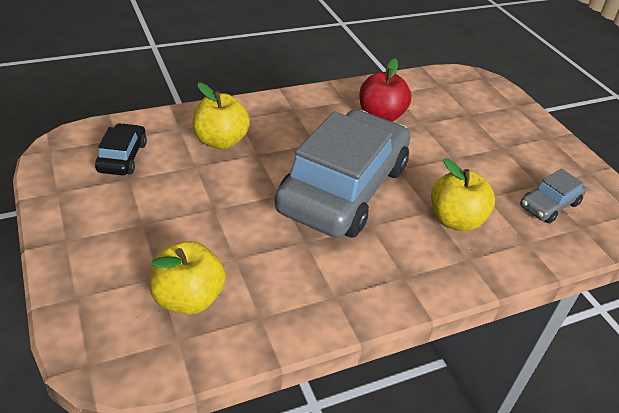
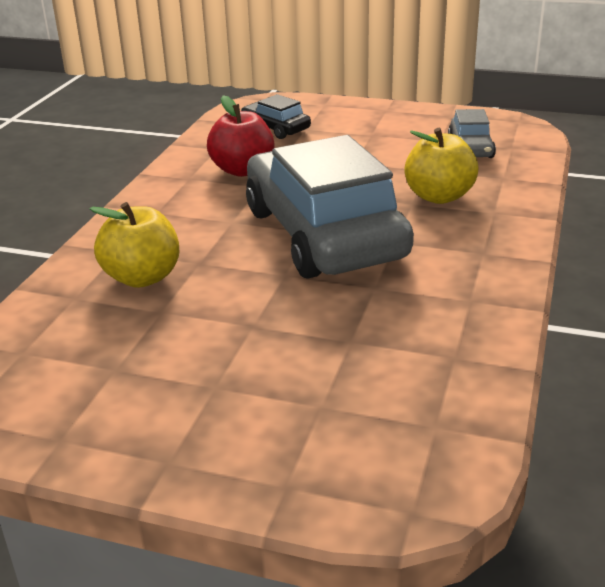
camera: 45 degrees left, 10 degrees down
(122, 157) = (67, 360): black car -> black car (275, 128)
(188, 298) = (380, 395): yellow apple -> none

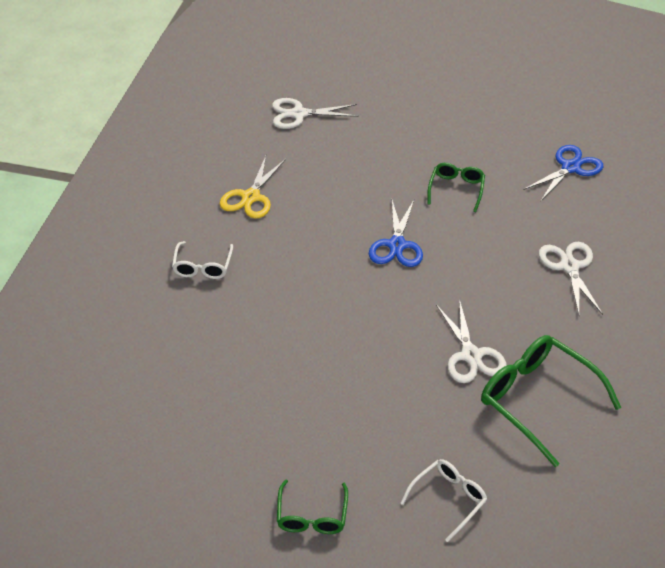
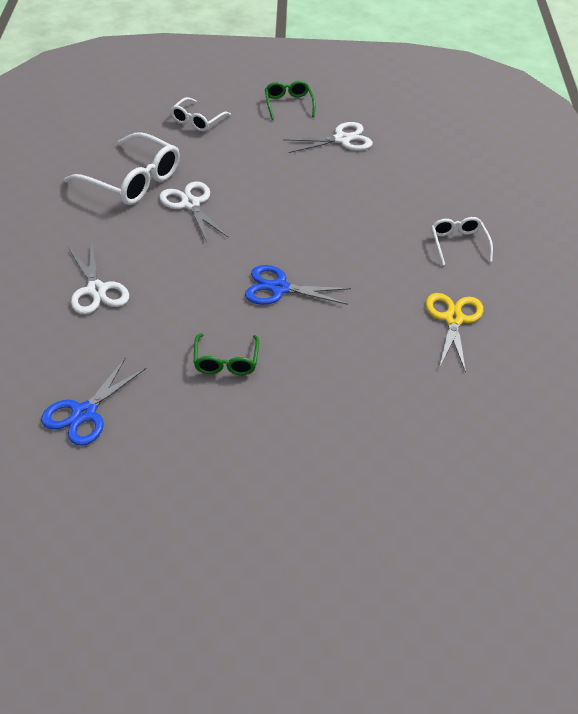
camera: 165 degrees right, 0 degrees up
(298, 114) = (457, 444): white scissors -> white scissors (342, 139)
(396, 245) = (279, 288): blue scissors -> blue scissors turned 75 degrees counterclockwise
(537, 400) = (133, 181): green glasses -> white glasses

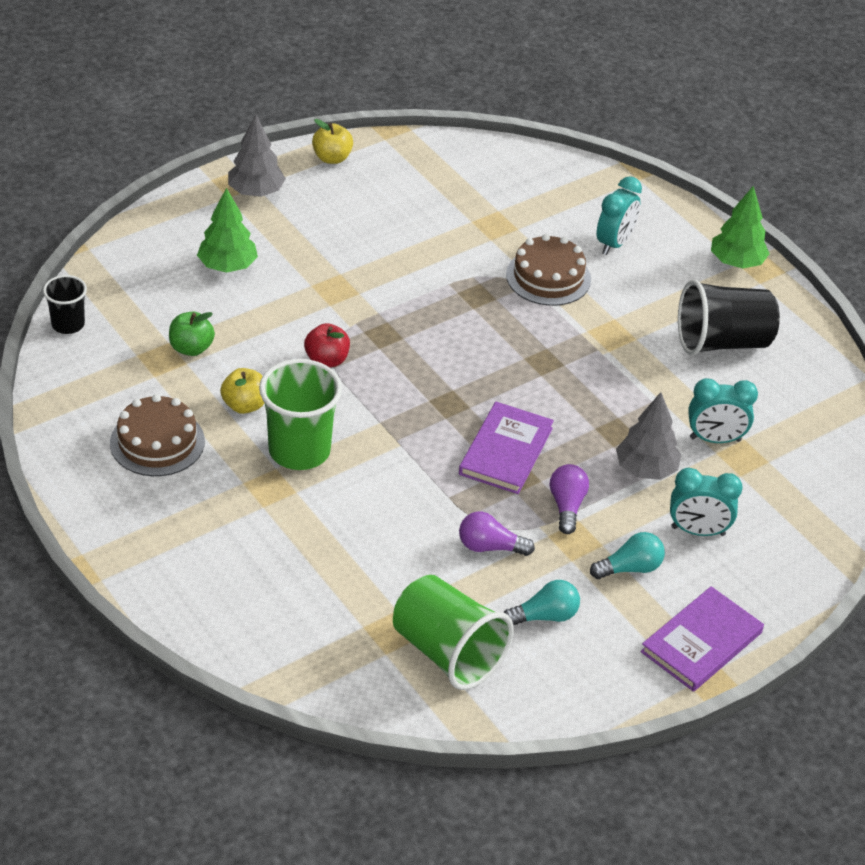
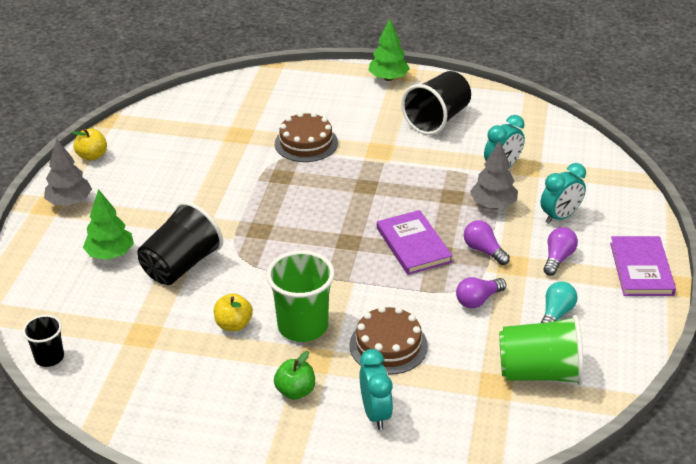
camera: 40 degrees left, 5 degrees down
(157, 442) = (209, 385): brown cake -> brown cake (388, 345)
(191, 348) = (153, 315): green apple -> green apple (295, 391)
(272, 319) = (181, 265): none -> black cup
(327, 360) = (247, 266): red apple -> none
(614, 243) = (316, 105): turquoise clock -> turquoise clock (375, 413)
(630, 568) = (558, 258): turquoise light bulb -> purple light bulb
————
Problem to work on —
What you print must match the entries exactly, except that no pictures appear.

Completed exercise —
camera: 45 degrees left, 10 degrees down
(122, 157) = (67, 360): black car -> black car (275, 128)
(188, 298) = (380, 395): yellow apple -> none

camera: 165 degrees right, 0 degrees up
(298, 114) = (457, 444): white scissors -> white scissors (342, 139)
(396, 245) = (279, 288): blue scissors -> blue scissors turned 75 degrees counterclockwise
(537, 400) = (133, 181): green glasses -> white glasses

camera: 40 degrees left, 5 degrees down
(157, 442) = (209, 385): brown cake -> brown cake (388, 345)
(191, 348) = (153, 315): green apple -> green apple (295, 391)
(272, 319) = (181, 265): none -> black cup
(327, 360) = (247, 266): red apple -> none
(614, 243) = (316, 105): turquoise clock -> turquoise clock (375, 413)
(630, 568) = (558, 258): turquoise light bulb -> purple light bulb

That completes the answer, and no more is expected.